### The task
Any images in the material are to be dropped while every line is retyped exactly.

____

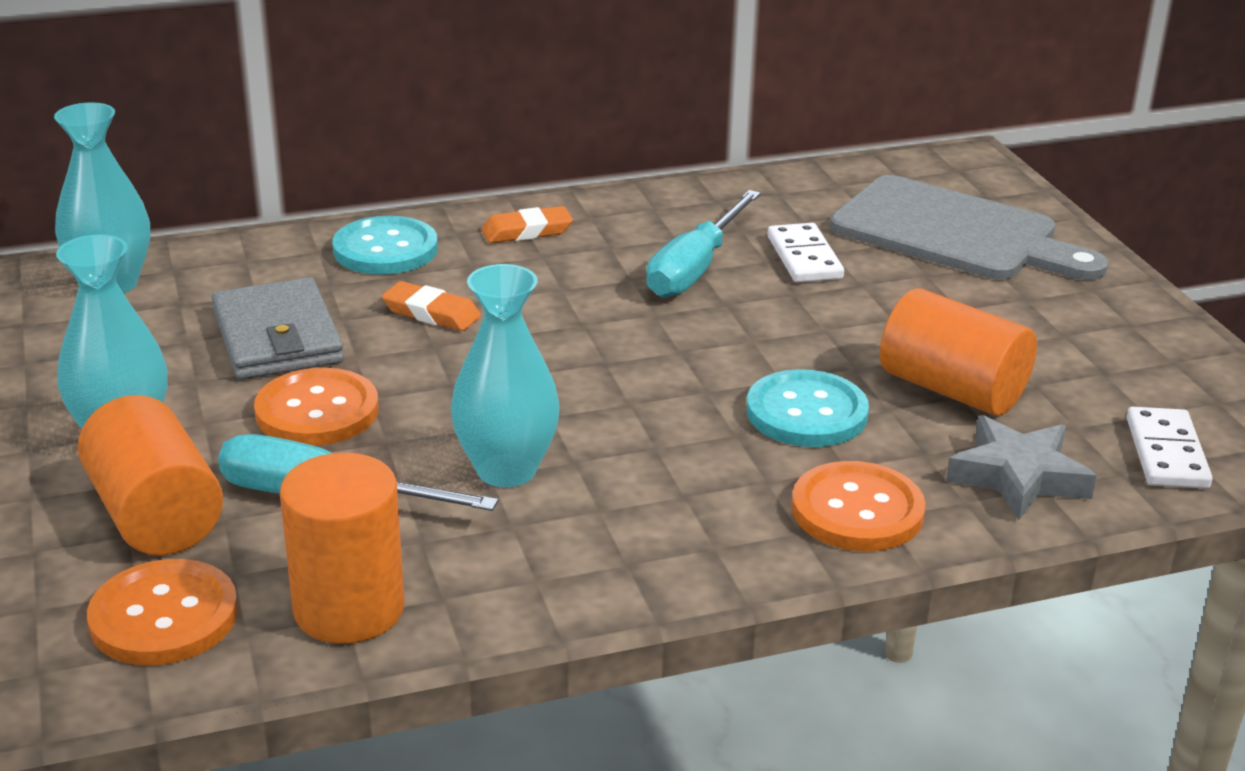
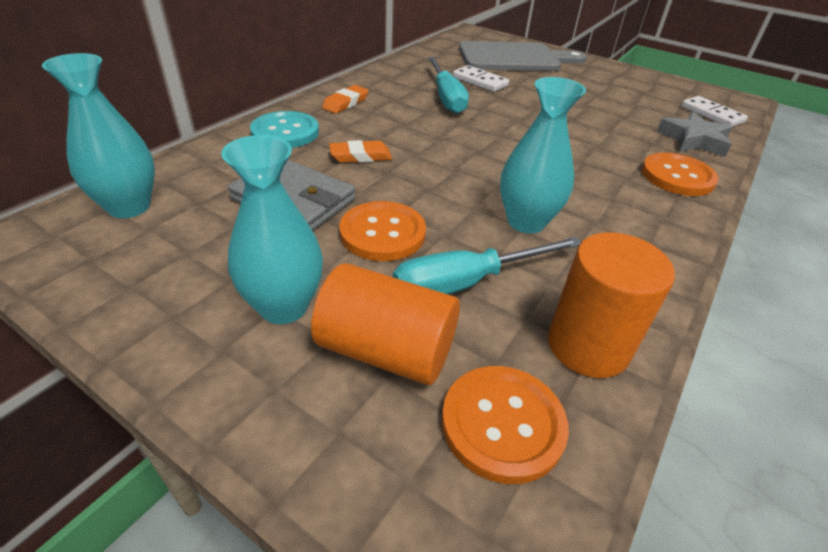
camera: 40 degrees left, 10 degrees up
(806, 413) = (589, 143): turquoise button -> none
(952, 389) = (616, 115): orange cylinder -> none

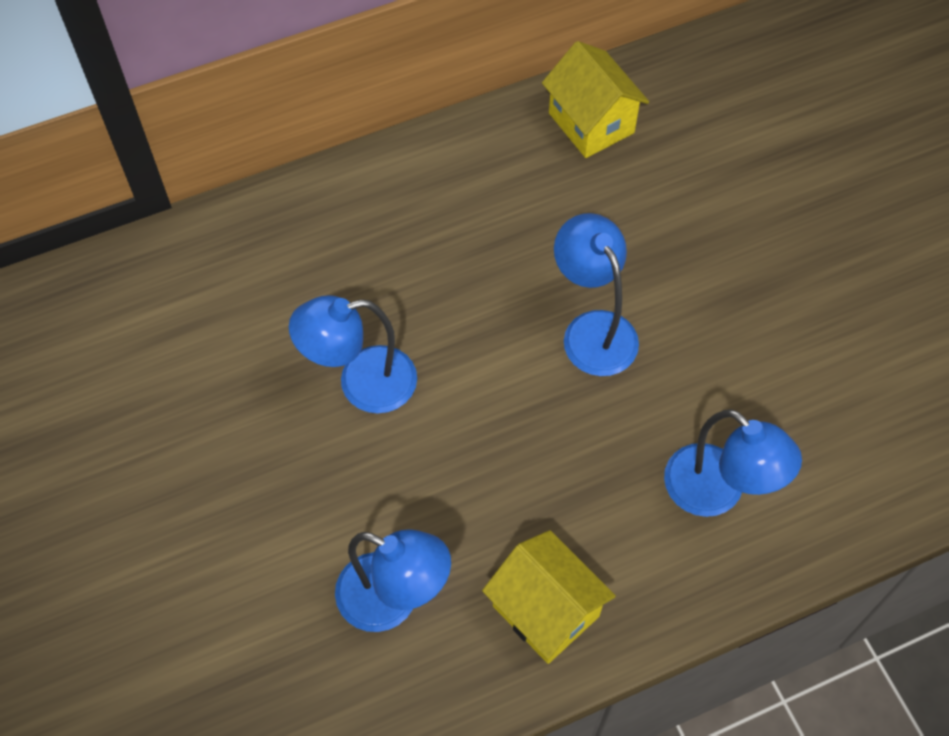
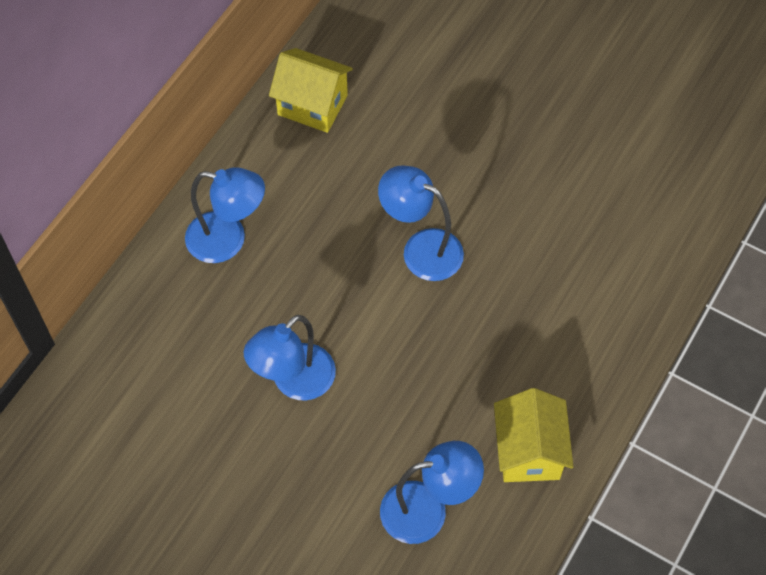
camera: 35 degrees left, 0 degrees up
(545, 611) = (528, 451): yellow house -> yellow house turned 75 degrees clockwise
(717, 492) = (577, 307): blue lamp -> blue lamp (228, 240)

____

### Task output
camera: 40 degrees left, 10 degrees up
(806, 413) = (589, 143): turquoise button -> none
(952, 389) = (616, 115): orange cylinder -> none

camera: 35 degrees left, 0 degrees up
(545, 611) = (528, 451): yellow house -> yellow house turned 75 degrees clockwise
(717, 492) = (577, 307): blue lamp -> blue lamp (228, 240)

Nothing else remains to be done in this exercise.